Start of DATA FOR ANALYSIS
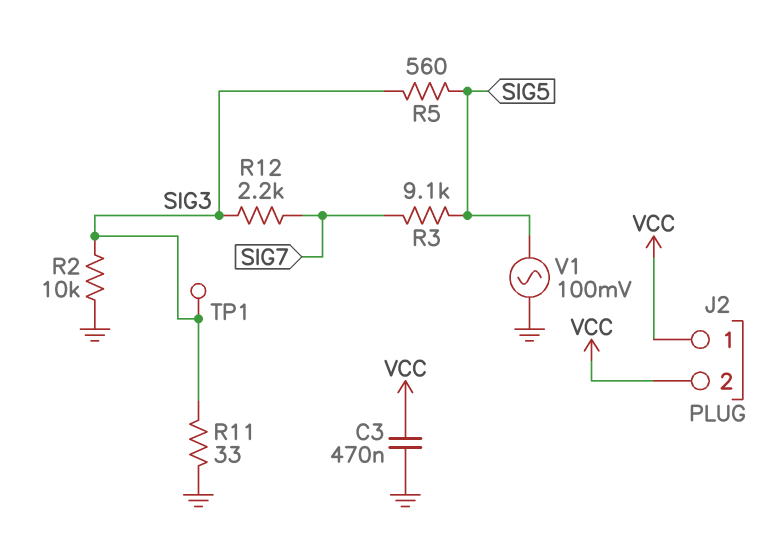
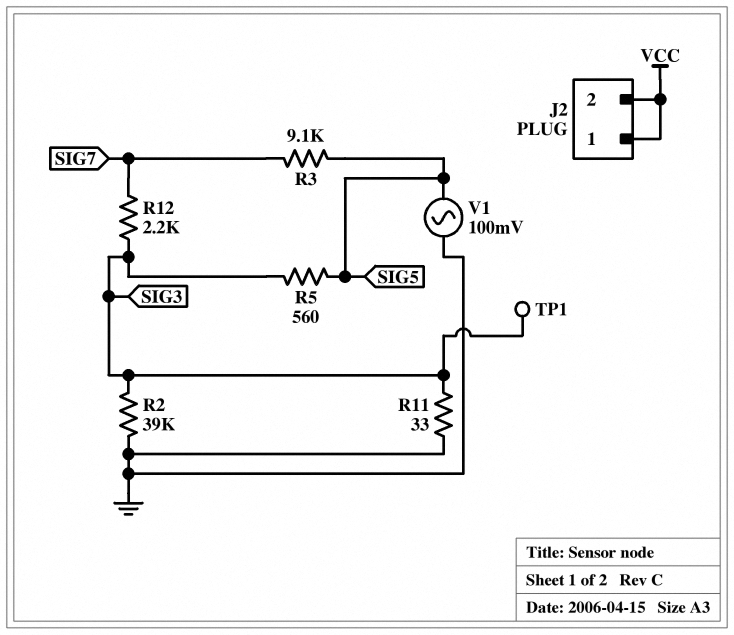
C3: 470nF (GND, VCC) -> none
R2: 10k (GND, SIG3) -> 39k (GND, SIG3)

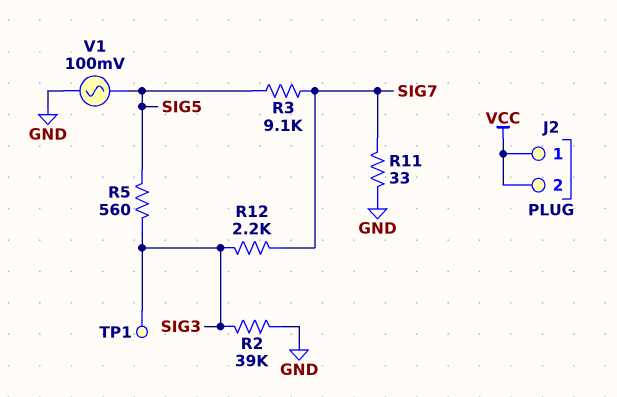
R11: 33 (GND, SIG3) -> 33 (GND, SIG7)

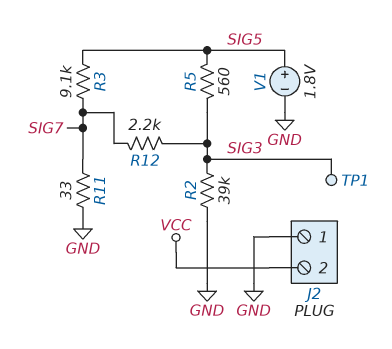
J2 pin 1: VCC -> GND
V1: AC 100mV (GND, SIG5) -> 1.8V (plus SIG5, minus GND)

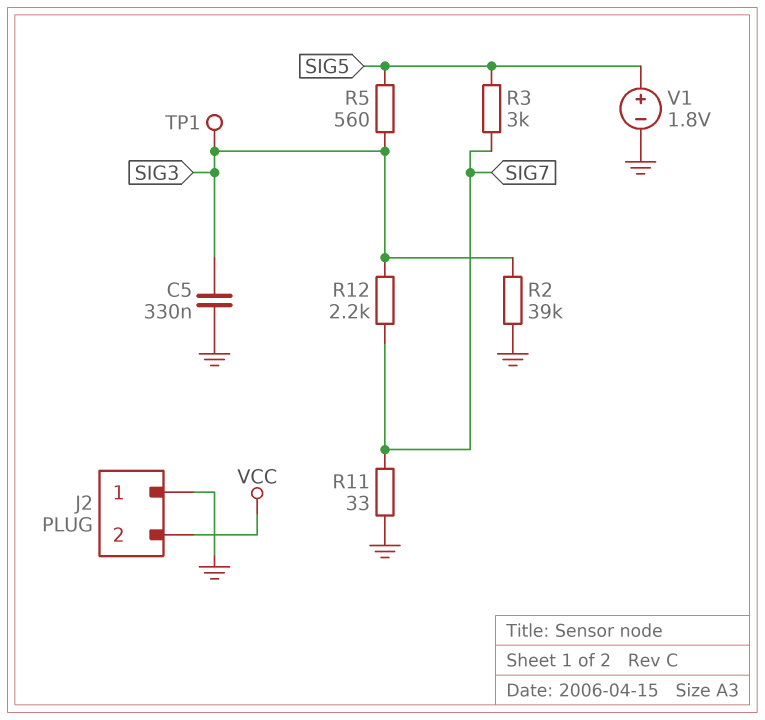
C5: none -> 330nF (GND, SIG3)
R3: 9.1k (SIG5, SIG7) -> 3k (SIG5, SIG7)

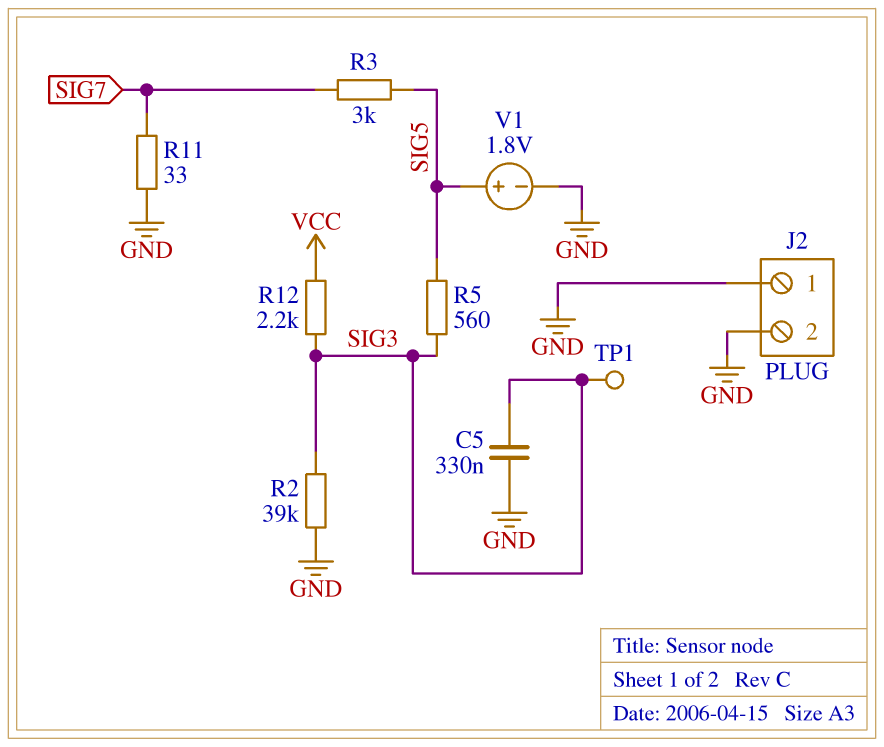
J2 pin 2: VCC -> GND
R12: 2.2k (SIG3, SIG7) -> 2.2k (SIG3, VCC)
End of DATA FOR ANALYSIS
Please set down the lines from the one with "R3: 9.1k (SIG5, SIG7) -> 3k (SIG5, SIG7)" to the end of the entries above, exactly as they are, and drop every picture.

R3: 9.1k (SIG5, SIG7) -> 3k (SIG5, SIG7)

J2 pin 2: VCC -> GND
R12: 2.2k (SIG3, SIG7) -> 2.2k (SIG3, VCC)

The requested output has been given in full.